▶ **Written problem**
Extract every line in the data that contains the word "clef", and keep in mind that case matters.

Stored data entries:

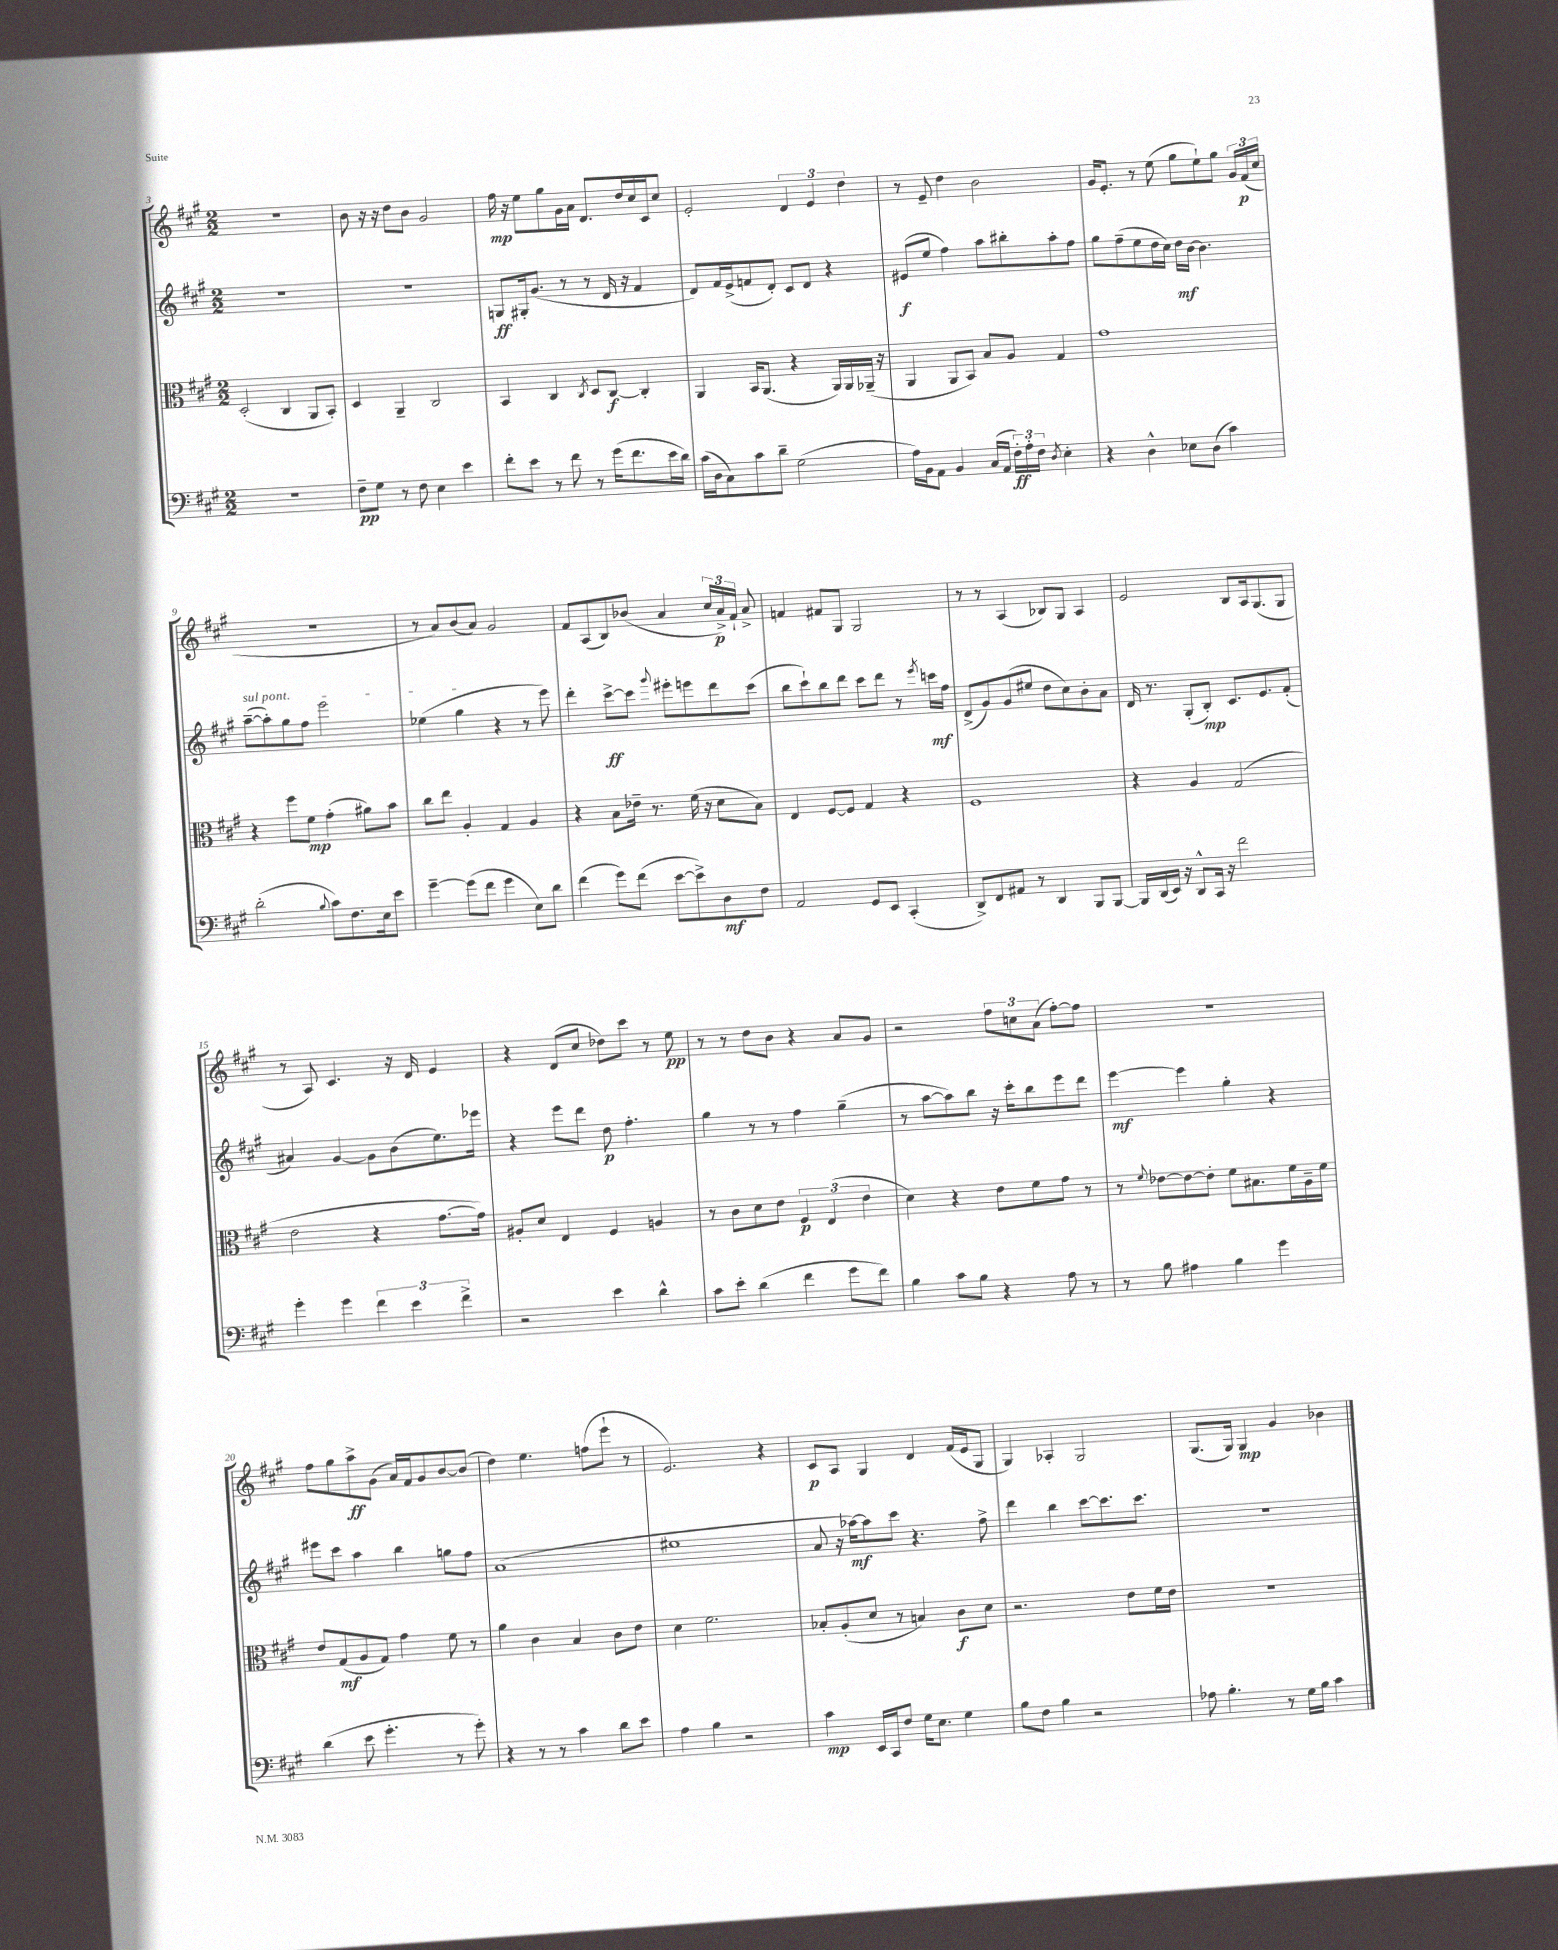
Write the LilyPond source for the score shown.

<<
\new StaffGroup <<
\new Staff = "s0" {
    \clef treble \key a \major \numericTimeSignature \time 2/2
    \autoBeamOff r1 |
    b'8 r16 r16 d''8[ b'8] gis'2 |
    fis''16\mp r16 e''8[ gis''8 gis'16 a'16] d'8.[ d''16 cis''16 cis'16 cis''8] |
    e'2-. \tuplet 3/2 { d'4 e'4 d''4 } |
    r8 e'8-- d''4 b'2 |
    gis'16[ e'8.]-. r8 e''8( gis''8[ e''8-!) gis''8] \tuplet 3/2 { gis'16[ fis'16\p( cis''16] } |
    R1 |
    r8 a'8[) b'8( a'8]) gis'2 |
    fis'8[ a8( b8) bes'8]( a'4 \tuplet 3/2 { cis''16[ a'16->\p) fis'16]-! } a'8-> |
    f'4 fis'8[ gis8] gis2 |
    r8 r8 a4( bes8[) gis8] a4 |
    e'2 b8[ a16 gis8.( gis8] |
    r8 a8) cis'4. r16 d'16 e'4 |
    r4 d'8[( cis''8] des''8[) cis'''8] r8 e''8\pp |
    r8 r8 d''8[ b'8] r4 a'8[ gis'8] |
    r2 \tuplet 3/2 { fis''8[ c''8 a'8]( } fis''8[~-.) fis''8] |
    r1 |
    fis''8[ gis''8 a''8->\ff gis'8]( a'16[) fis'16 gis'8 b'8~ b'8]( |
    d''4) e''4. f''8[( e'''8]-! r8 |
    e'2.) r4 |
    cis'8[\p a8] gis4 d'4 fis'16[( e'16 gis8] |
    gis4) aes4-. gis2 |
    gis8.[( gis16]) gis4\mp gis'4 bes'4 \bar "|." |
}
\new Staff = "s1" {
    \clef treble \key a \major \numericTimeSignature \time 2/2
    \autoBeamOff R1 |
    R1 |
    g8[\ff gis16-. gis'8.]( r8 r8 d'16 r16 fis'4 |
    d'8[) fis'16 e'16->( f'8 d'8]-.) cis'8[ d'8] r4 |
    eis'8[\f( e''8] fis''4) a''8[ bis''8-. a''8-. fis''8] |
    gis''8[ fis''8--( e''8 d''16 cis''16]) d''16[\mf b'16]~ b'4. |
    \once \override TextSpanner.bound-details.left.text = \markup { \italic "sul pont." } a''8[~--\startTextSpan( a''8-.) gis''8 fis''8] e'''2 |
    ees''4( gis''4\stopTextSpan r4 r8 e'''8) |
    d'''4-. cis'''8[~->\ff cis'''8] \appoggiatura { gis'''8 } eis'''8[-. e'''8 d'''8 cis'''8]( |
    b''8[ cis'''8-!) b''8 d'''8] cis'''8[ d'''8] r8 \acciaccatura { e'''8 } c'''16[\mf fis''16] |
    d'8[->( gis'8) gis'8( eis''8] d''8[ cis''8) b'8-. a'8] |
    d'16 r8. gis8[-.( b8]-.\mp) cis'8.[ e'8. fis'8]-.( |
    ais'4) gis'4~ gis'8[ b'8( e''8.) ees'''16] |
    r4 e'''8[ d'''8] d''8\p fis''4.-. |
    gis''4 r8 r8 fis''4 gis''4--( |
    r8 a''8[~ a''8) b''8] r16 cis'''16[-. b''8 e'''8 d'''8] |
    e'''4~\mf e'''4 gis''4-. r4 |
    eis'''8[ cis'''8] a''4 b''4 g''8[ fis''8] |
    a'1( |
    eis''1 |
    a'8 r16 aes''16[~\mf) aes''8 cis'''8] r4. fis''8-> |
    d'''4 b''4 cis'''8[~ cis'''8. cis'''8.] |
    r1 \bar "|." |
}
\new Staff = "s2" {
    \clef alto \key a \major \numericTimeSignature \time 2/2
    \autoBeamOff d2-.( cis4 a,8[ b,8]-.) |
    d4 a,4-- cis2 |
    b,4 cis4 \acciaccatura { cis8 } d8[ cis8]~\f cis4-. |
    a,4 b,16[ a,8.]( r4 a,16[) a,16 aes,16]--( r16 |
    a,4 a,8[ b,8]) b8[ a8] gis4 |
    gis'1 |
    r4 fis''8[ fis'8]\mp gis'4-.( ais'8[) b'8] |
    cis''8[ e''8] a4-. gis4 a4 |
    r4 b8[ ees'16]-- r8. fis'16( r16 d'8[ b8]) |
    e4 fis8[~ fis8] gis4 r4 |
    fis1 |
    r4 a4 gis2( |
    e'2 r4 gis'8.[~ gis'16]) |
    ais8[-. d'8] e4 fis4 a4 |
    r8 cis'8[ d'8 e'8] \tuplet 3/2 { fis4\p e4( e'4 } |
    d'4) r4 e'8[ fis'8 gis'8] r8 |
    r8 \appoggiatura { fis'8 } ees'8[~ ees'8~ ees'8]-. fis'8[ bis8. fis'16 a16-- fis'16] |
    e'8[ gis8\mf( a8 gis8]) gis'4 fis'8 r8 |
    a'4 cis'4 b4 cis'8[ e'8] |
    d'4 fis'2. |
    bes8[-. a8-.( d'8] r8 b4) cis'8[\f d'8] |
    r2. e'8[ fis'16 e'16] |
    r1 \bar "|." |
}
\new Staff = "s3" {
    \clef bass \key a \major \numericTimeSignature \time 2/2
    \autoBeamOff R1 |
    fis8[--\pp gis8] r8 fis8 e4 e'4 |
    fis'8[-. e'8] r8 fis'8 r8 gis'16[( fis'8. e'16 d'16]) |
    cis'16[( d16 cis8) cis'8 d'8]-- gis2( |
    a16[) b,16 a,8] b,4 cis16[( a,16] \tuplet 3/2 { fis16[-.\ff) a16-. fis16] } \acciaccatura { d8 } e4-. |
    r4 d4-^ ees8[ d8]( cis'4) |
    d'2-.( \appoggiatura { b8 } cis'8[) fis8. e16 e'8] |
    gis'4~-- gis'8[( fis'8] gis'4 e8[) d'8] |
    fis'4( gis'8[) fis'8]( e'8[~ e'8->) d8\mf fis8] |
    a,2 gis,8[ e,8] cis,4-.( |
    d,8[->) fis,8 ais,8] r8 d,4 b,,8[ b,,8]~ |
    b,,16[ d,16( e,16]) r16 d,8[-^ cis,16] r16 fis'2 |
    gis'4-. gis'4 \tuplet 3/2 { fis'4 e'4 fis'4-> } |
    r2 e'4 d'4-^ |
    cis'8[ e'8]-. d'4( fis'4 gis'8[ fis'8]) |
    b4 cis'8[ b8] r4 a8 r8 |
    r8 b8 ais4 b4 gis'4 |
    d'4( e'8 gis'4.-. r8 gis'8-.) |
    r4 r8 r8 cis'4 d'8[ e'8] |
    a4 b4 r2 |
    cis'4\mp e,16[ cis,16 fis8] gis16[ e8.] gis4 |
    b8[ fis8] b4 r2 |
    aes8 b4.-. r8 gis16[ b16] cis'4 \bar "|." |
}
>>
>>
\layout { \context { \Score currentBarNumber = #3 } }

▶ **The solution**
    \clef treble \key a \major \numericTimeSignature \time 2/2
    \clef treble \key a \major \numericTimeSignature \time 2/2
    \clef alto \key a \major \numericTimeSignature \time 2/2
    \clef bass \key a \major \numericTimeSignature \time 2/2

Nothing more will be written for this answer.